Data excerpt —
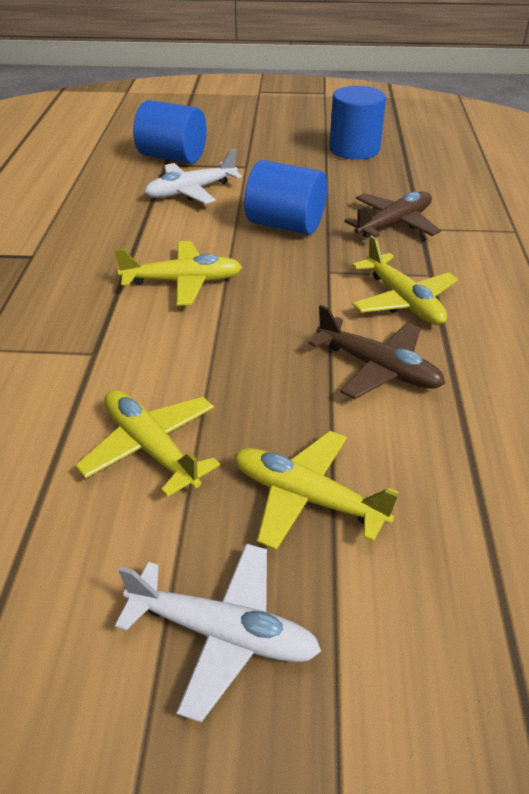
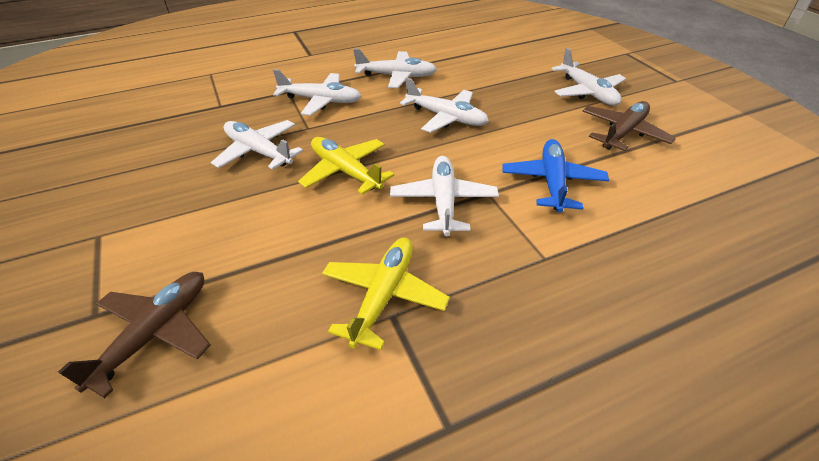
blue cylinder: 3 -> 0
blue plane: 0 -> 1
white plane: 2 -> 6
yellow plane: 4 -> 2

Task brief — Whenever a line of the listing above holds the word "plane", copy that line.

Answer box —
blue plane: 0 -> 1
white plane: 2 -> 6
yellow plane: 4 -> 2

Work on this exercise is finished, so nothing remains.